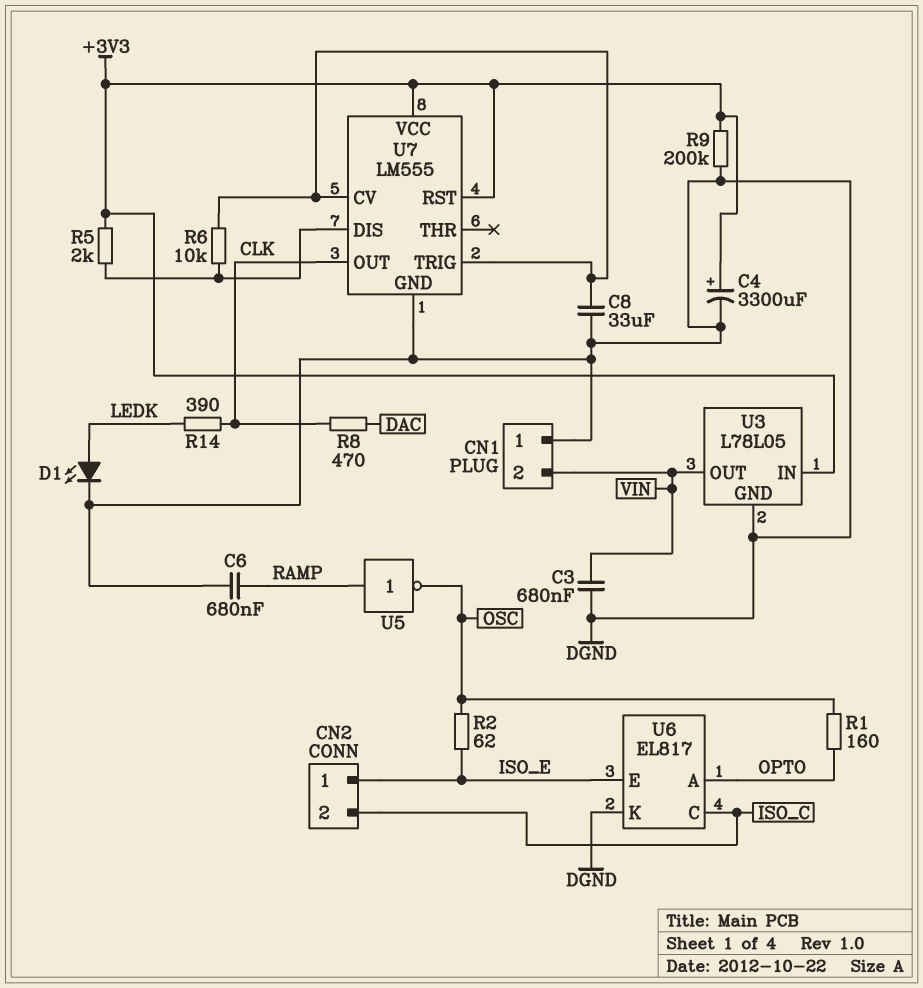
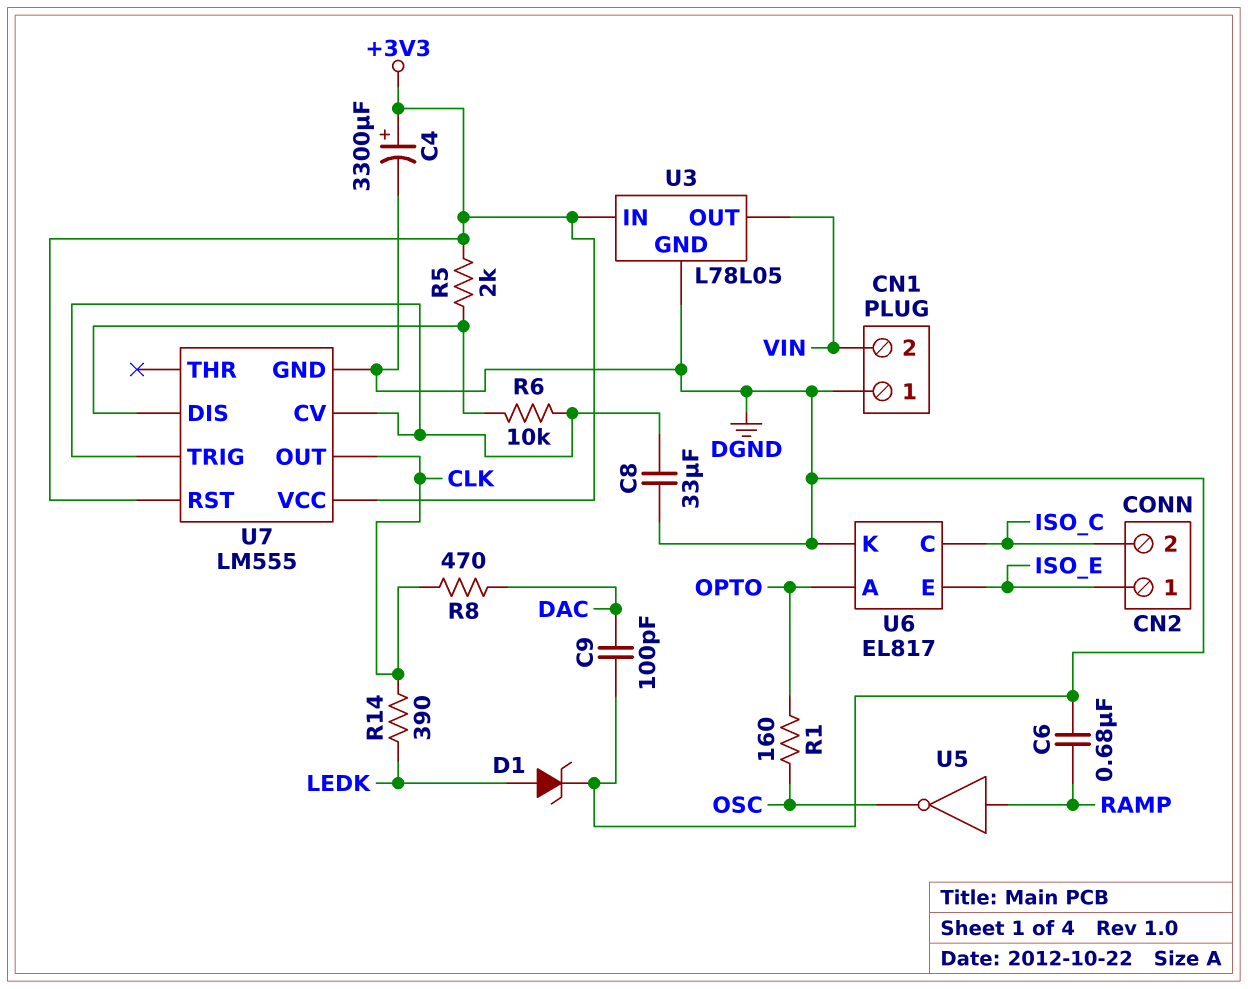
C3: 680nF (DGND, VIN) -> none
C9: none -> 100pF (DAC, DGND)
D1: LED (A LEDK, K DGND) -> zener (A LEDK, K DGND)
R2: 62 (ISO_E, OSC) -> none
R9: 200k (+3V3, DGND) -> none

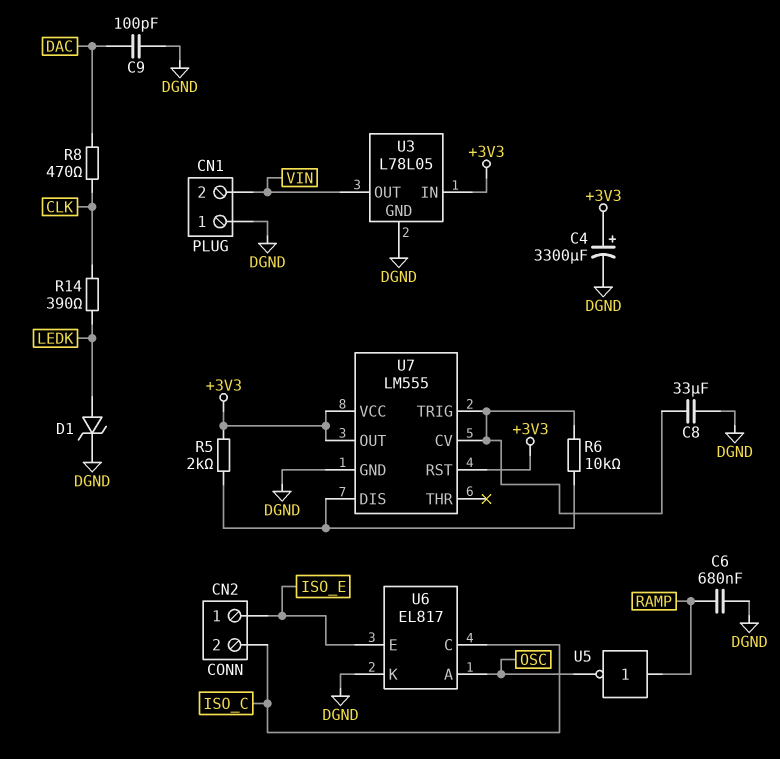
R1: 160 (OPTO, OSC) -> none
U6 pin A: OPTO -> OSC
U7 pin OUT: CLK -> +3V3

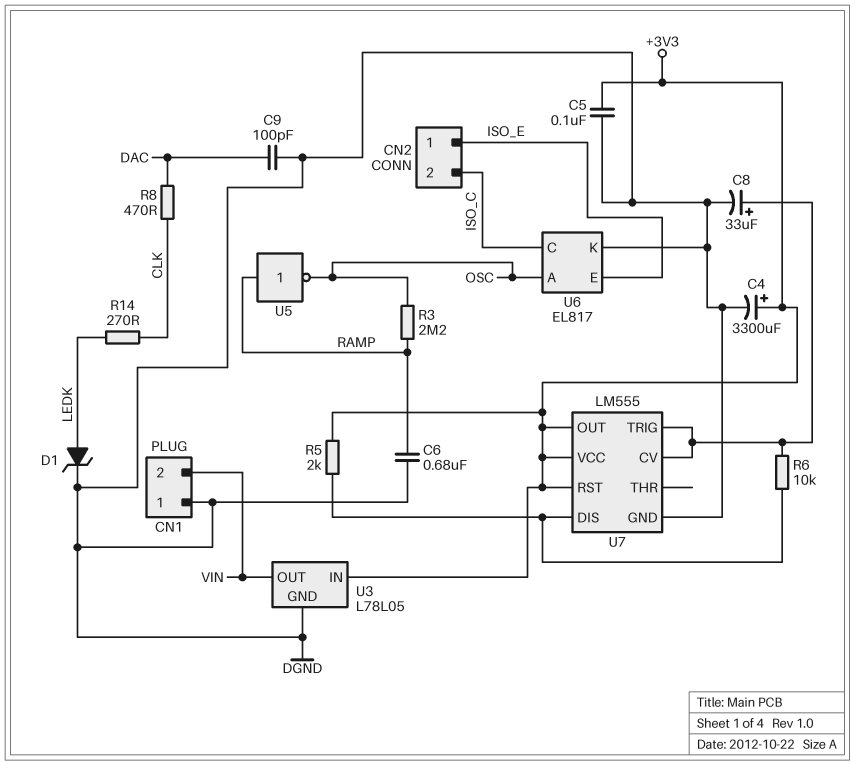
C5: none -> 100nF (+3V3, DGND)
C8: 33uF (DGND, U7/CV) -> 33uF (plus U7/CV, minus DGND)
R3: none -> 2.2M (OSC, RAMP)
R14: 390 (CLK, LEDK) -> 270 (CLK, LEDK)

■ DIRECTIONS ■
Copy out all lines from the material above that contain the string "DGND".

■ ANSWER AREA ■
C3: 680nF (DGND, VIN) -> none
C9: none -> 100pF (DAC, DGND)
D1: LED (A LEDK, K DGND) -> zener (A LEDK, K DGND)
R9: 200k (+3V3, DGND) -> none
C5: none -> 100nF (+3V3, DGND)
C8: 33uF (DGND, U7/CV) -> 33uF (plus U7/CV, minus DGND)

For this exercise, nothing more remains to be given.